### Your objective:
Starting at the line that contains "(336, 243) = (367, 265): orange", copy every line through the end of the listing below exactly, and copy nothing else.

### Source data:
================================

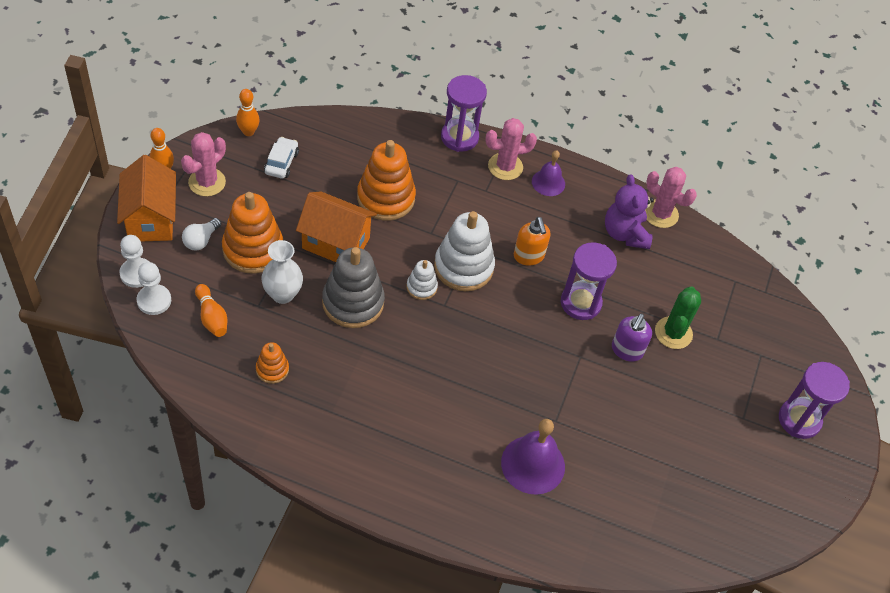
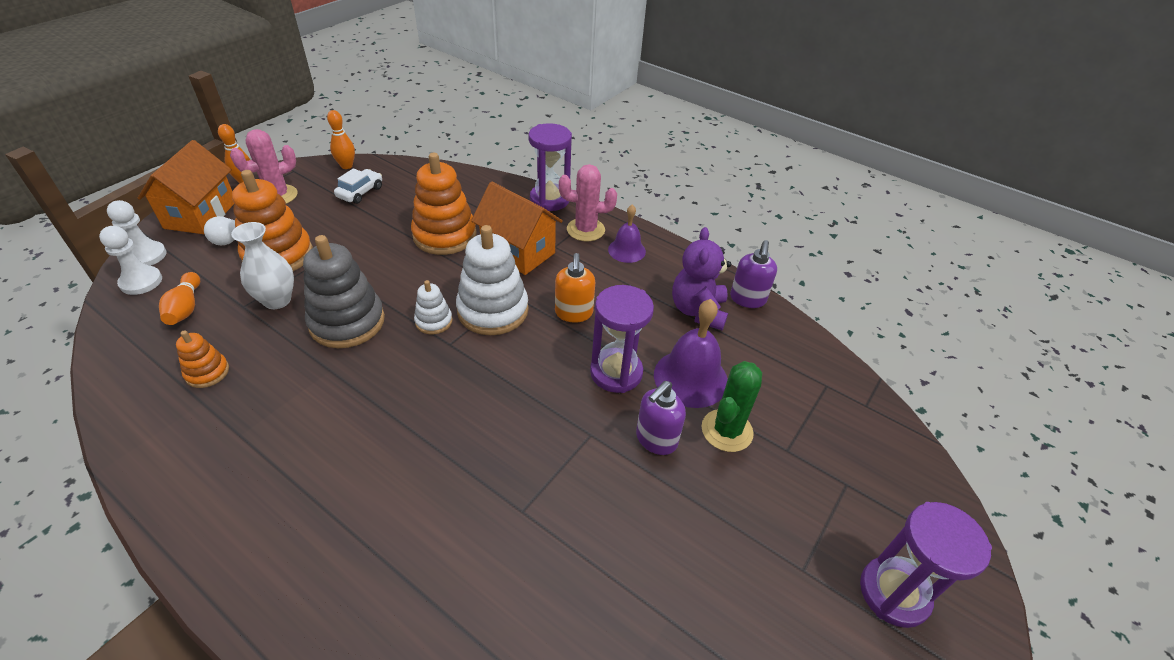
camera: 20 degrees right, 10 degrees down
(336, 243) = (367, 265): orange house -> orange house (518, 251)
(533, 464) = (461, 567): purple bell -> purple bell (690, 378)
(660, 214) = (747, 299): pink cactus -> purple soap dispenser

================================

### Task output:
(336, 243) = (367, 265): orange house -> orange house (518, 251)
(533, 464) = (461, 567): purple bell -> purple bell (690, 378)
(660, 214) = (747, 299): pink cactus -> purple soap dispenser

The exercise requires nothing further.